## Directions
All of the records should be restated word for word.

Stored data
★ ★ ★ ★ ★

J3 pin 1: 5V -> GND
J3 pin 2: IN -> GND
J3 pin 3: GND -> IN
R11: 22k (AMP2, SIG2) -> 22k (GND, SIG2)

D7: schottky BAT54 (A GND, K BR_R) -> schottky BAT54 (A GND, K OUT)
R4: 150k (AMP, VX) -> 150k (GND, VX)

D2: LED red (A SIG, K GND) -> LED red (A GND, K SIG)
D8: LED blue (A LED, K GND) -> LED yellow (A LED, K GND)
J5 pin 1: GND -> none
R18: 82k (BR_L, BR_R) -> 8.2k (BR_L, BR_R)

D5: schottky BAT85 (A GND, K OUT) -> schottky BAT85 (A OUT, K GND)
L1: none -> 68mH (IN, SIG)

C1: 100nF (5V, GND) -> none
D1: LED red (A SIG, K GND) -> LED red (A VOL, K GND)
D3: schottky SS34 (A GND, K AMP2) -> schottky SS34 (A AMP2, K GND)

★ ★ ★ ★ ★

## Your solution
J3 pin 1: 5V -> GND
J3 pin 2: IN -> GND
J3 pin 3: GND -> IN
R11: 22k (AMP2, SIG2) -> 22k (GND, SIG2)

D7: schottky BAT54 (A GND, K BR_R) -> schottky BAT54 (A GND, K OUT)
R4: 150k (AMP, VX) -> 150k (GND, VX)

D2: LED red (A SIG, K GND) -> LED red (A GND, K SIG)
D8: LED blue (A LED, K GND) -> LED yellow (A LED, K GND)
J5 pin 1: GND -> none
R18: 82k (BR_L, BR_R) -> 8.2k (BR_L, BR_R)

D5: schottky BAT85 (A GND, K OUT) -> schottky BAT85 (A OUT, K GND)
L1: none -> 68mH (IN, SIG)

C1: 100nF (5V, GND) -> none
D1: LED red (A SIG, K GND) -> LED red (A VOL, K GND)
D3: schottky SS34 (A GND, K AMP2) -> schottky SS34 (A AMP2, K GND)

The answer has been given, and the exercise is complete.